• [Work item] Write out exactly the lines from the one with "IMU3 pin SDA: D35 -> TX2" through the last line of the data below, but not the pictures.

• [Itemized modification records]
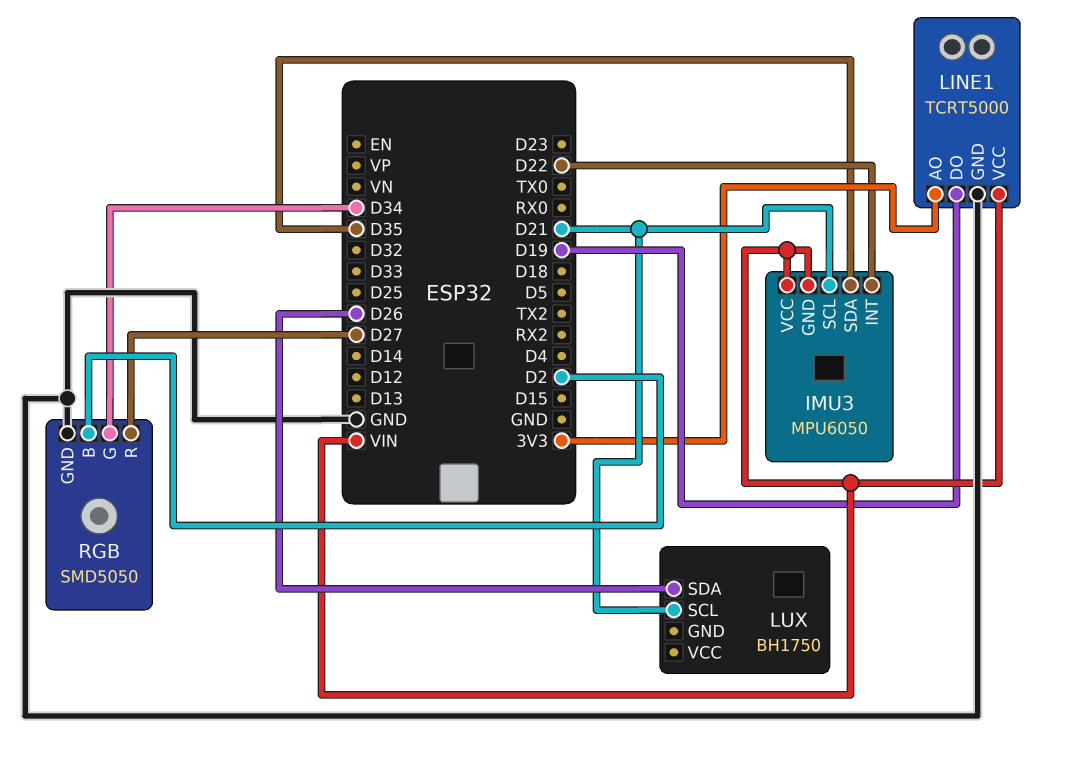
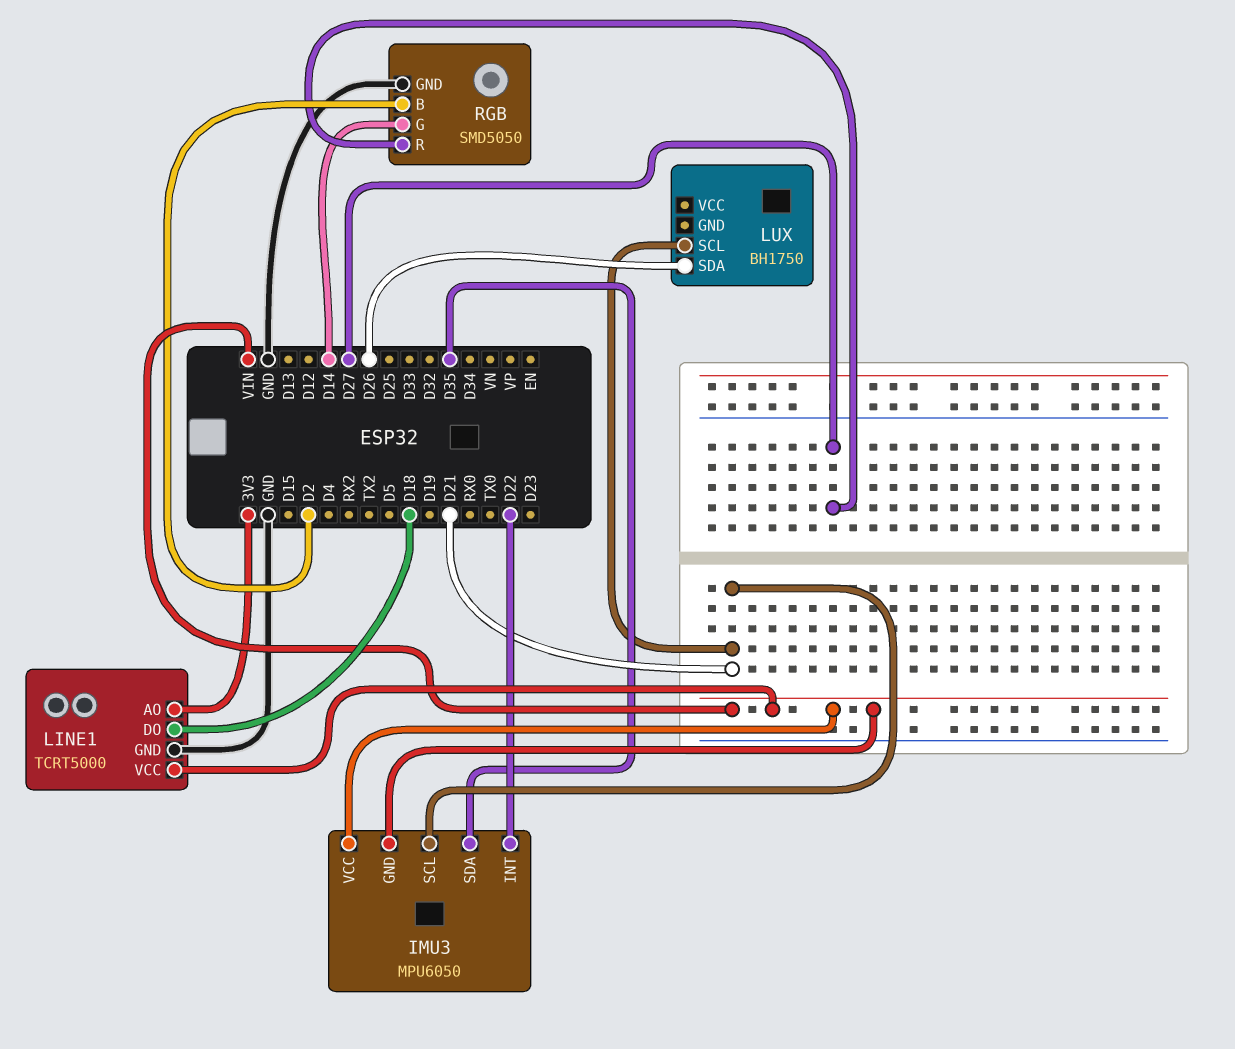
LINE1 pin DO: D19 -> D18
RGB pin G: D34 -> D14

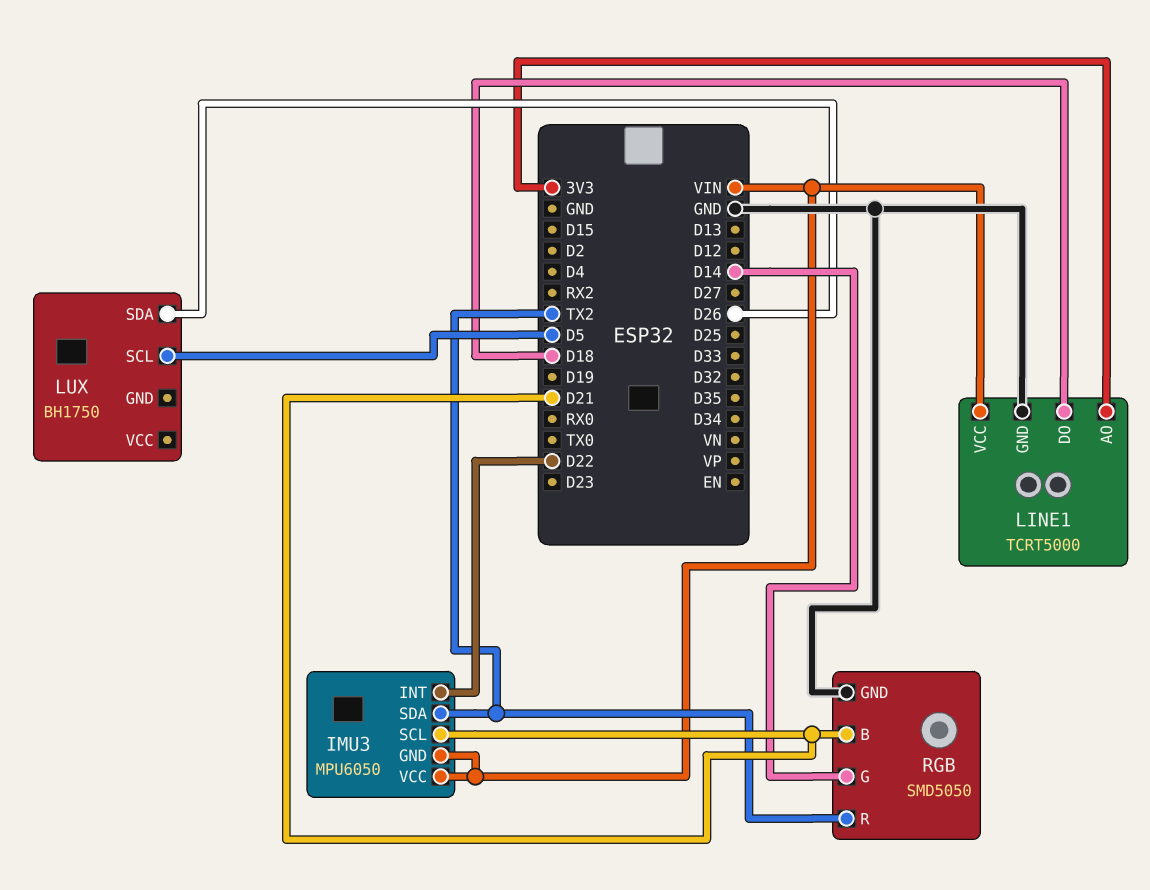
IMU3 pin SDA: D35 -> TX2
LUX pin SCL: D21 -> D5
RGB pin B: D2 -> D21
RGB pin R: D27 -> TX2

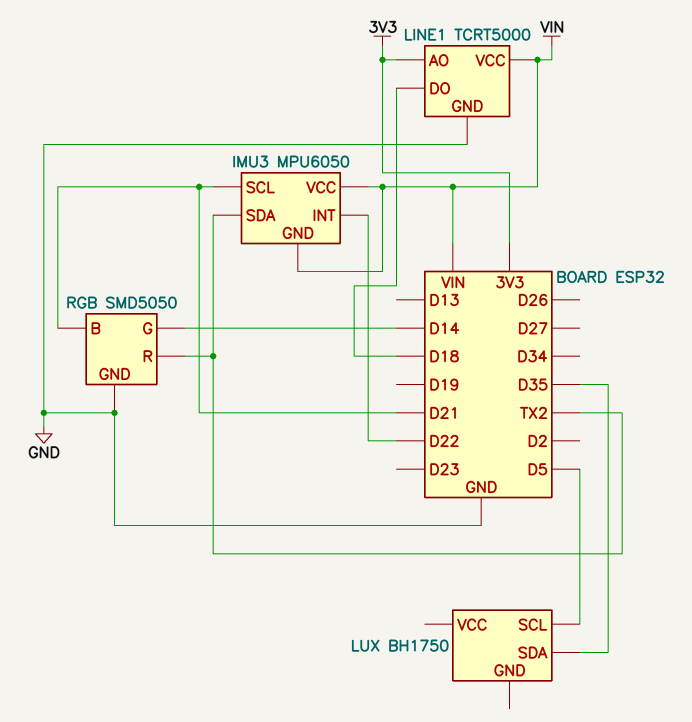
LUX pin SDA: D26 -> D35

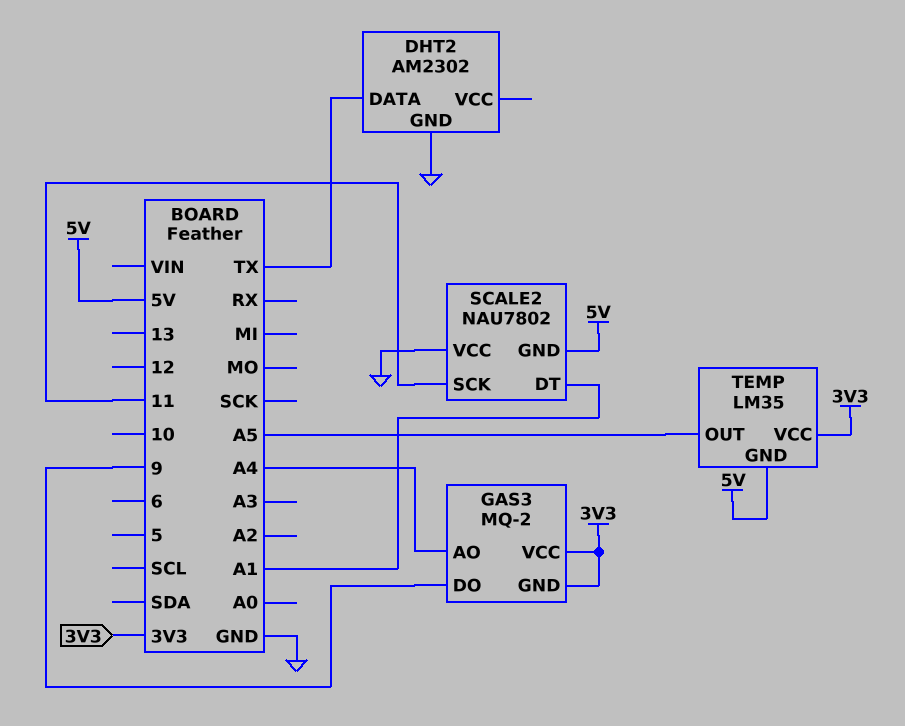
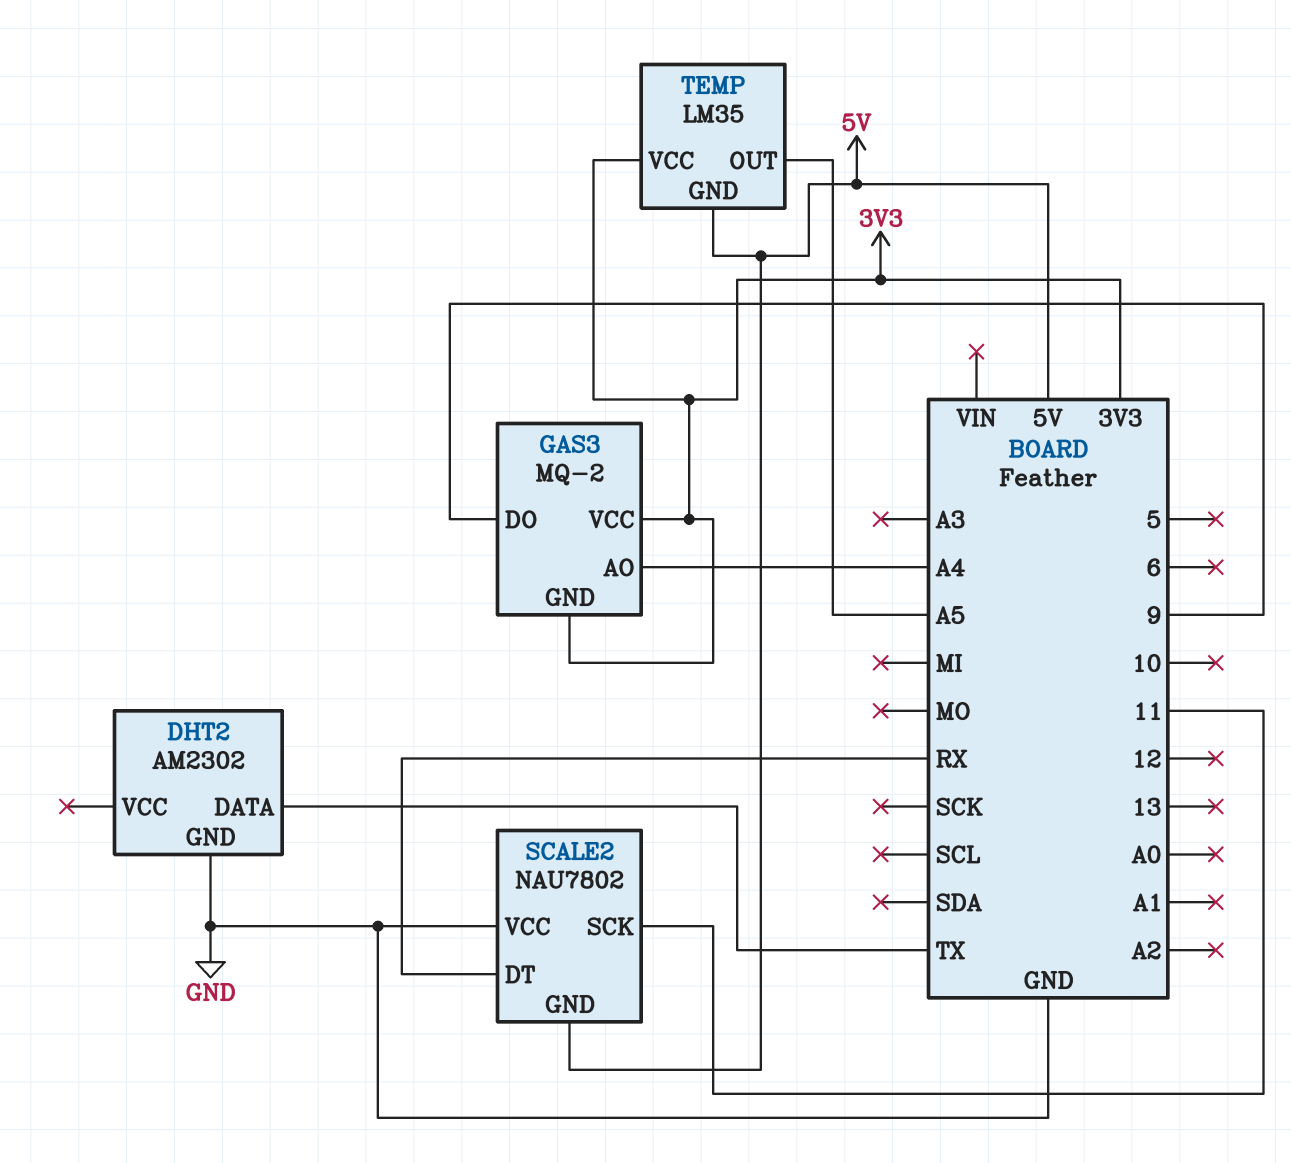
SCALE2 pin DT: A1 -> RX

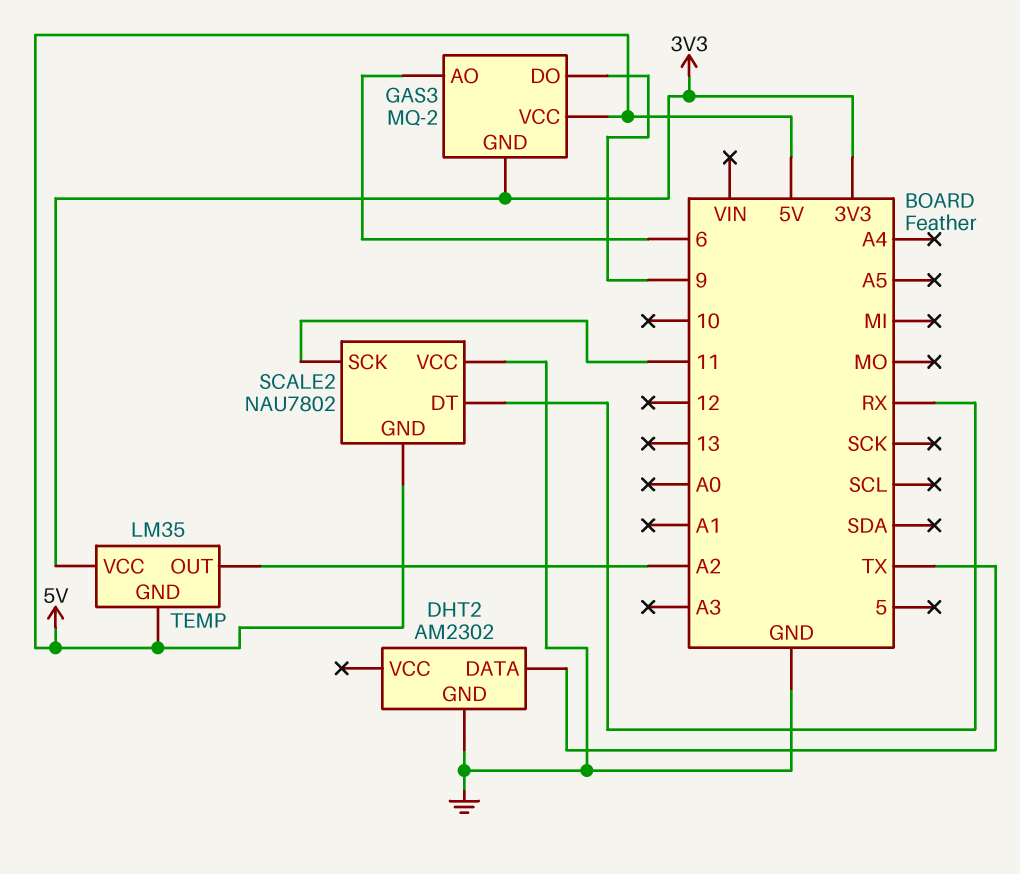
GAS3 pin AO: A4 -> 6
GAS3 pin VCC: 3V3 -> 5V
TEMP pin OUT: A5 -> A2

• [Result]
IMU3 pin SDA: D35 -> TX2
LUX pin SCL: D21 -> D5
RGB pin B: D2 -> D21
RGB pin R: D27 -> TX2

LUX pin SDA: D26 -> D35

SCALE2 pin DT: A1 -> RX

GAS3 pin AO: A4 -> 6
GAS3 pin VCC: 3V3 -> 5V
TEMP pin OUT: A5 -> A2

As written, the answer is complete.